- _MATERIAL SUPPLIED_:
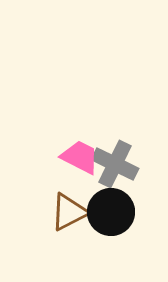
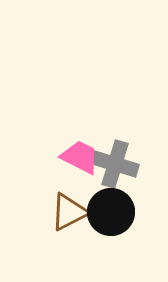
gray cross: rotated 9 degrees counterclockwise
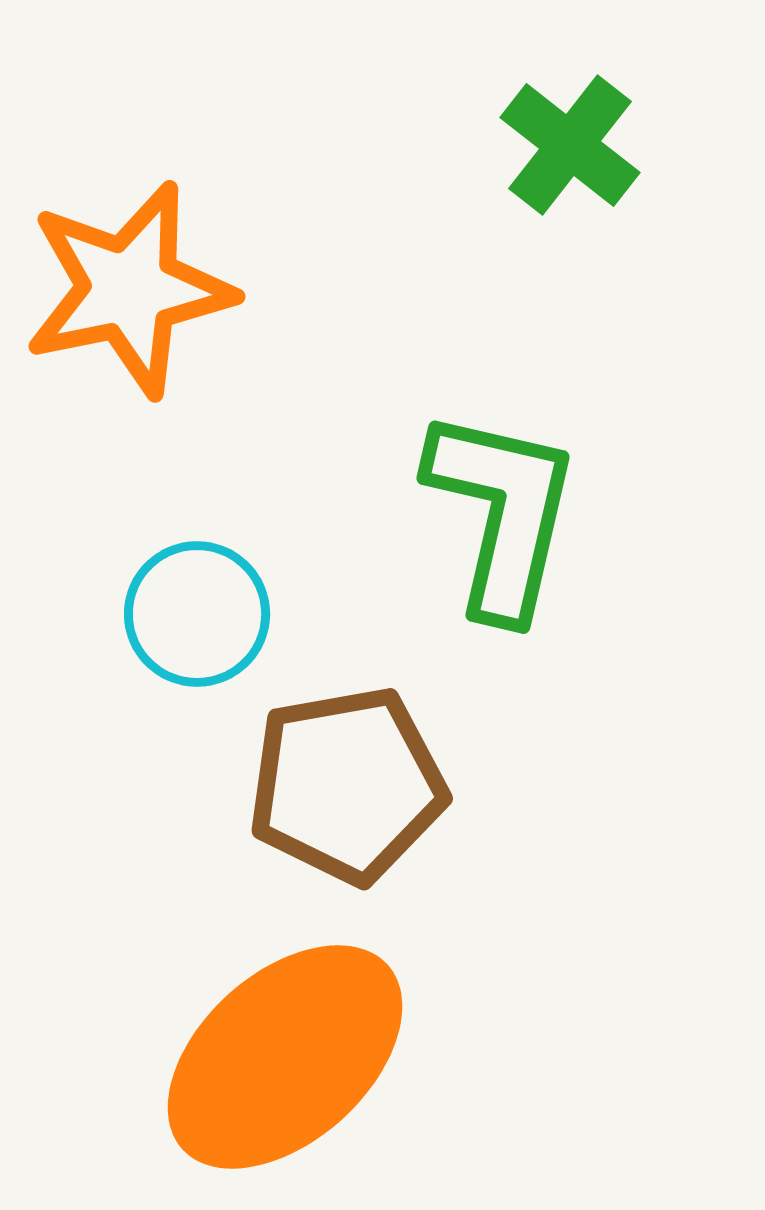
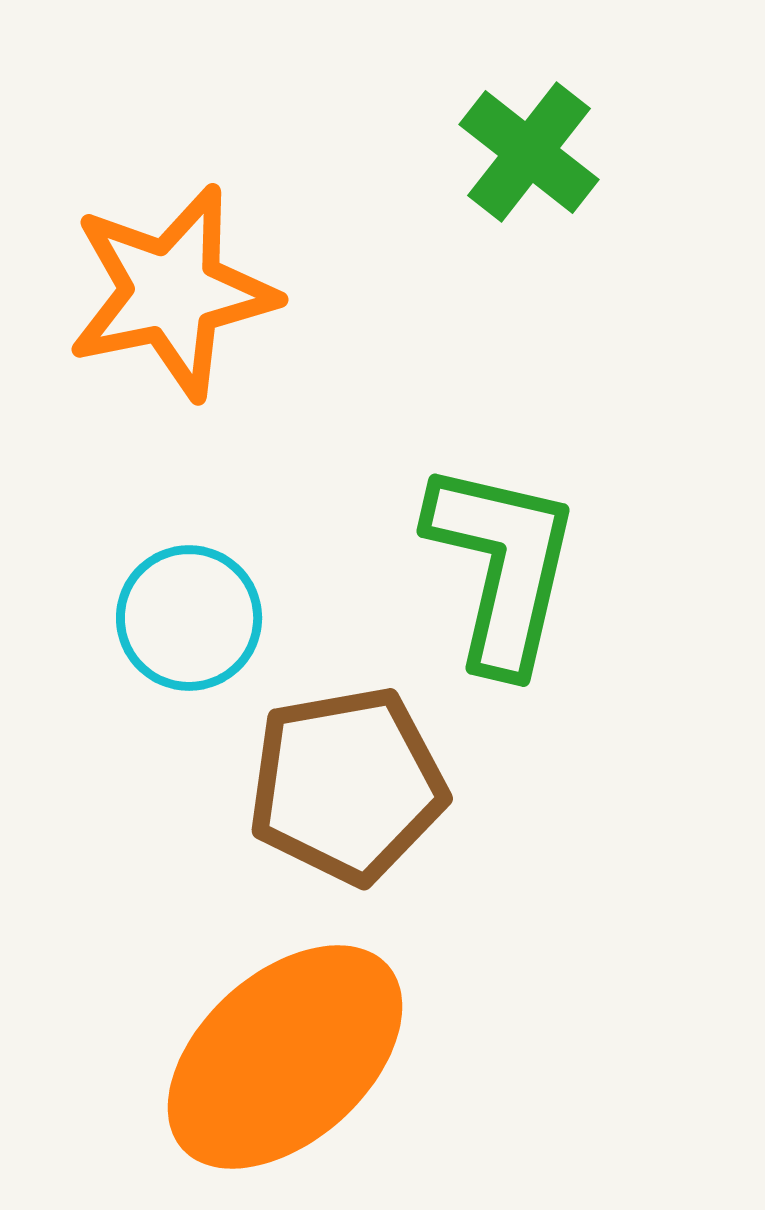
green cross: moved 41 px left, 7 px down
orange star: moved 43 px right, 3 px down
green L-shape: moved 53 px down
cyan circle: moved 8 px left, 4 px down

* * *

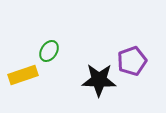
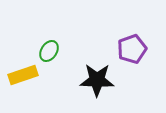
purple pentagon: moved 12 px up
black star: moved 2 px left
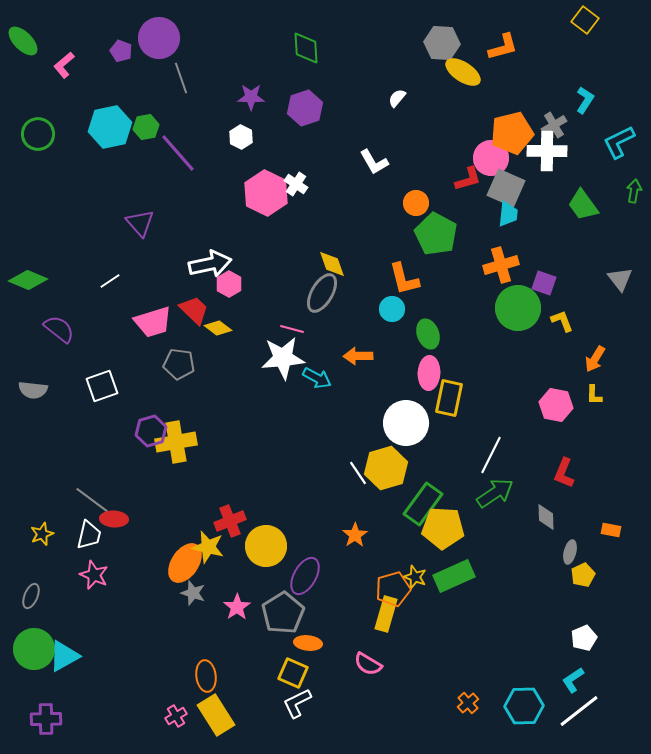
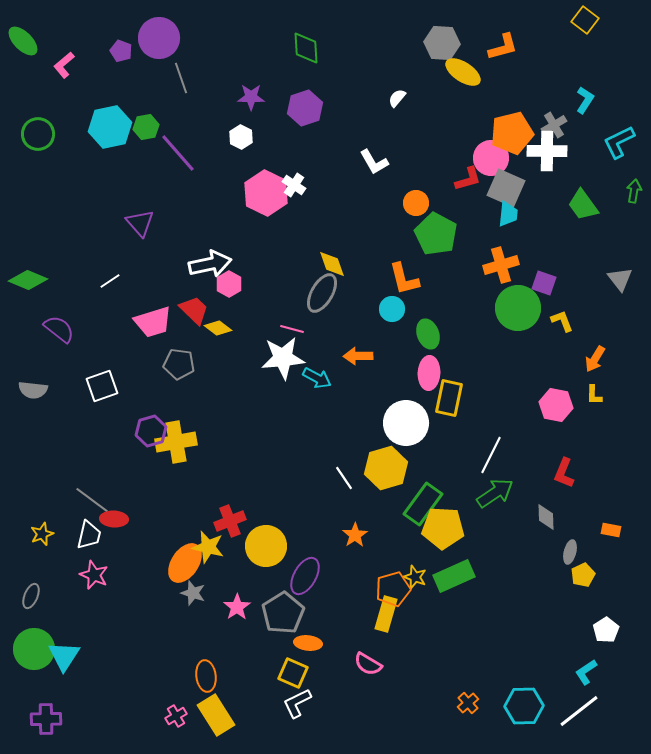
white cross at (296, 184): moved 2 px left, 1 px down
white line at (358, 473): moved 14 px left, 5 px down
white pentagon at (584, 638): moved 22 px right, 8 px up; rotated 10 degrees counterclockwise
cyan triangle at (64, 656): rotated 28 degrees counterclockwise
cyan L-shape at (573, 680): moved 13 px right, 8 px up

- _YOUR TASK_:
Look above for the line with "green cross: moved 41 px left, 7 px down" and the line with "cyan circle: moved 8 px left, 4 px down". Write out those two lines and all the lines between them, exactly, and no others.

- _REPLY TO THE EXERCISE_:
green cross: moved 41 px left, 7 px down
orange star: moved 43 px right, 3 px down
green L-shape: moved 53 px down
cyan circle: moved 8 px left, 4 px down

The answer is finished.